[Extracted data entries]
----------
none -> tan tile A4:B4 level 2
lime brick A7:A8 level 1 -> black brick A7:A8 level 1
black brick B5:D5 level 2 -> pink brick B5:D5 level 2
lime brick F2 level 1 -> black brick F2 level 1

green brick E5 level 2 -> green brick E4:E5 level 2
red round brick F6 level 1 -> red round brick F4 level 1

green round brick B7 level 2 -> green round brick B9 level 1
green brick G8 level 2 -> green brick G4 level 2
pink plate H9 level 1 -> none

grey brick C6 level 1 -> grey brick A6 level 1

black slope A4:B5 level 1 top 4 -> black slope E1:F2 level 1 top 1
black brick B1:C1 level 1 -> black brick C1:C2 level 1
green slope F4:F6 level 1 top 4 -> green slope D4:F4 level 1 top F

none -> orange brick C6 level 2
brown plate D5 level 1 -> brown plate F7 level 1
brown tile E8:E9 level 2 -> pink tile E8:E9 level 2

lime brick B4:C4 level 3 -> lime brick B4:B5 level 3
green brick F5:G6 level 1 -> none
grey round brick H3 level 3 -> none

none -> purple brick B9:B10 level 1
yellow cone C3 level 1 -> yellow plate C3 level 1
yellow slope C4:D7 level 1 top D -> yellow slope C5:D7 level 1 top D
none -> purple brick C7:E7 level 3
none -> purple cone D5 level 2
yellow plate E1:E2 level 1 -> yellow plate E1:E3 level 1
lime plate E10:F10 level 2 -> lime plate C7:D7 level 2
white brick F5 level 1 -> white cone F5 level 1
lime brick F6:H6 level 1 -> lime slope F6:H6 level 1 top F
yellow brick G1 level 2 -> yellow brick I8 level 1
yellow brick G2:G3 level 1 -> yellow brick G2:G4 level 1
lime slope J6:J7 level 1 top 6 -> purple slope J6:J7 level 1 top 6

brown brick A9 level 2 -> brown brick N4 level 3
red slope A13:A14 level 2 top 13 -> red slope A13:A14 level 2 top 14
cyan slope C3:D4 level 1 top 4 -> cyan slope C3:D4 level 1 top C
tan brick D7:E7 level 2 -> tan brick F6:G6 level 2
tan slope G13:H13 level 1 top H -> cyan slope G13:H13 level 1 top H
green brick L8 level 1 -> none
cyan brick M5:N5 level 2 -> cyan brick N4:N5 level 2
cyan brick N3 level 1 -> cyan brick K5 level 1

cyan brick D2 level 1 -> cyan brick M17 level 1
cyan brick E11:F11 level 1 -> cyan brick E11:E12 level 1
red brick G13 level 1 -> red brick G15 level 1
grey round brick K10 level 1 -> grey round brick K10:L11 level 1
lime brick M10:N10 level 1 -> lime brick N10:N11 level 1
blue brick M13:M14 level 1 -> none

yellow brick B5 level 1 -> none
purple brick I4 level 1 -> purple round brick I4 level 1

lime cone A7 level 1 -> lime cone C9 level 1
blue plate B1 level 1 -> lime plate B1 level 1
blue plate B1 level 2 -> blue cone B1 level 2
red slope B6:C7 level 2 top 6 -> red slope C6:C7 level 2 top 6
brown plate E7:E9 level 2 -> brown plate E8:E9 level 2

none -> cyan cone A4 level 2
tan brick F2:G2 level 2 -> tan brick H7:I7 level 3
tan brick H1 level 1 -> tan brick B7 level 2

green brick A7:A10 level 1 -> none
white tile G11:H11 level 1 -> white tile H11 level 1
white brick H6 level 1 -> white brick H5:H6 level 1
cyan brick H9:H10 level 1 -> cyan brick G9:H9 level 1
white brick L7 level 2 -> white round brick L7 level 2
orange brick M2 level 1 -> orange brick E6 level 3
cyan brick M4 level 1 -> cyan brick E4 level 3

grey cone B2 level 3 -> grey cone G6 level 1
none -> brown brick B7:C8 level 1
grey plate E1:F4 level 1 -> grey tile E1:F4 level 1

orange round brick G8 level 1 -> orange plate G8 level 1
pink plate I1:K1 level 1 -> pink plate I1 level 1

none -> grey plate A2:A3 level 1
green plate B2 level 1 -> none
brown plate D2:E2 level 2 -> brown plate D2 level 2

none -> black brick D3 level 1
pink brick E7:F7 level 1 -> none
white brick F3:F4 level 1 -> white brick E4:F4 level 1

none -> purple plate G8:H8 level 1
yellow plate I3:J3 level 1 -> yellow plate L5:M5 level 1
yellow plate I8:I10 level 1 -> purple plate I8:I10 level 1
----------
▶ **Work task**: Emit the records above again, exactly, with no line skipped.

▶ **Result**:
none -> tan tile A4:B4 level 2
lime brick A7:A8 level 1 -> black brick A7:A8 level 1
black brick B5:D5 level 2 -> pink brick B5:D5 level 2
lime brick F2 level 1 -> black brick F2 level 1

green brick E5 level 2 -> green brick E4:E5 level 2
red round brick F6 level 1 -> red round brick F4 level 1

green round brick B7 level 2 -> green round brick B9 level 1
green brick G8 level 2 -> green brick G4 level 2
pink plate H9 level 1 -> none

grey brick C6 level 1 -> grey brick A6 level 1

black slope A4:B5 level 1 top 4 -> black slope E1:F2 level 1 top 1
black brick B1:C1 level 1 -> black brick C1:C2 level 1
green slope F4:F6 level 1 top 4 -> green slope D4:F4 level 1 top F

none -> orange brick C6 level 2
brown plate D5 level 1 -> brown plate F7 level 1
brown tile E8:E9 level 2 -> pink tile E8:E9 level 2

lime brick B4:C4 level 3 -> lime brick B4:B5 level 3
green brick F5:G6 level 1 -> none
grey round brick H3 level 3 -> none

none -> purple brick B9:B10 level 1
yellow cone C3 level 1 -> yellow plate C3 level 1
yellow slope C4:D7 level 1 top D -> yellow slope C5:D7 level 1 top D
none -> purple brick C7:E7 level 3
none -> purple cone D5 level 2
yellow plate E1:E2 level 1 -> yellow plate E1:E3 level 1
lime plate E10:F10 level 2 -> lime plate C7:D7 level 2
white brick F5 level 1 -> white cone F5 level 1
lime brick F6:H6 level 1 -> lime slope F6:H6 level 1 top F
yellow brick G1 level 2 -> yellow brick I8 level 1
yellow brick G2:G3 level 1 -> yellow brick G2:G4 level 1
lime slope J6:J7 level 1 top 6 -> purple slope J6:J7 level 1 top 6

brown brick A9 level 2 -> brown brick N4 level 3
red slope A13:A14 level 2 top 13 -> red slope A13:A14 level 2 top 14
cyan slope C3:D4 level 1 top 4 -> cyan slope C3:D4 level 1 top C
tan brick D7:E7 level 2 -> tan brick F6:G6 level 2
tan slope G13:H13 level 1 top H -> cyan slope G13:H13 level 1 top H
green brick L8 level 1 -> none
cyan brick M5:N5 level 2 -> cyan brick N4:N5 level 2
cyan brick N3 level 1 -> cyan brick K5 level 1

cyan brick D2 level 1 -> cyan brick M17 level 1
cyan brick E11:F11 level 1 -> cyan brick E11:E12 level 1
red brick G13 level 1 -> red brick G15 level 1
grey round brick K10 level 1 -> grey round brick K10:L11 level 1
lime brick M10:N10 level 1 -> lime brick N10:N11 level 1
blue brick M13:M14 level 1 -> none

yellow brick B5 level 1 -> none
purple brick I4 level 1 -> purple round brick I4 level 1

lime cone A7 level 1 -> lime cone C9 level 1
blue plate B1 level 1 -> lime plate B1 level 1
blue plate B1 level 2 -> blue cone B1 level 2
red slope B6:C7 level 2 top 6 -> red slope C6:C7 level 2 top 6
brown plate E7:E9 level 2 -> brown plate E8:E9 level 2

none -> cyan cone A4 level 2
tan brick F2:G2 level 2 -> tan brick H7:I7 level 3
tan brick H1 level 1 -> tan brick B7 level 2

green brick A7:A10 level 1 -> none
white tile G11:H11 level 1 -> white tile H11 level 1
white brick H6 level 1 -> white brick H5:H6 level 1
cyan brick H9:H10 level 1 -> cyan brick G9:H9 level 1
white brick L7 level 2 -> white round brick L7 level 2
orange brick M2 level 1 -> orange brick E6 level 3
cyan brick M4 level 1 -> cyan brick E4 level 3

grey cone B2 level 3 -> grey cone G6 level 1
none -> brown brick B7:C8 level 1
grey plate E1:F4 level 1 -> grey tile E1:F4 level 1

orange round brick G8 level 1 -> orange plate G8 level 1
pink plate I1:K1 level 1 -> pink plate I1 level 1

none -> grey plate A2:A3 level 1
green plate B2 level 1 -> none
brown plate D2:E2 level 2 -> brown plate D2 level 2

none -> black brick D3 level 1
pink brick E7:F7 level 1 -> none
white brick F3:F4 level 1 -> white brick E4:F4 level 1

none -> purple plate G8:H8 level 1
yellow plate I3:J3 level 1 -> yellow plate L5:M5 level 1
yellow plate I8:I10 level 1 -> purple plate I8:I10 level 1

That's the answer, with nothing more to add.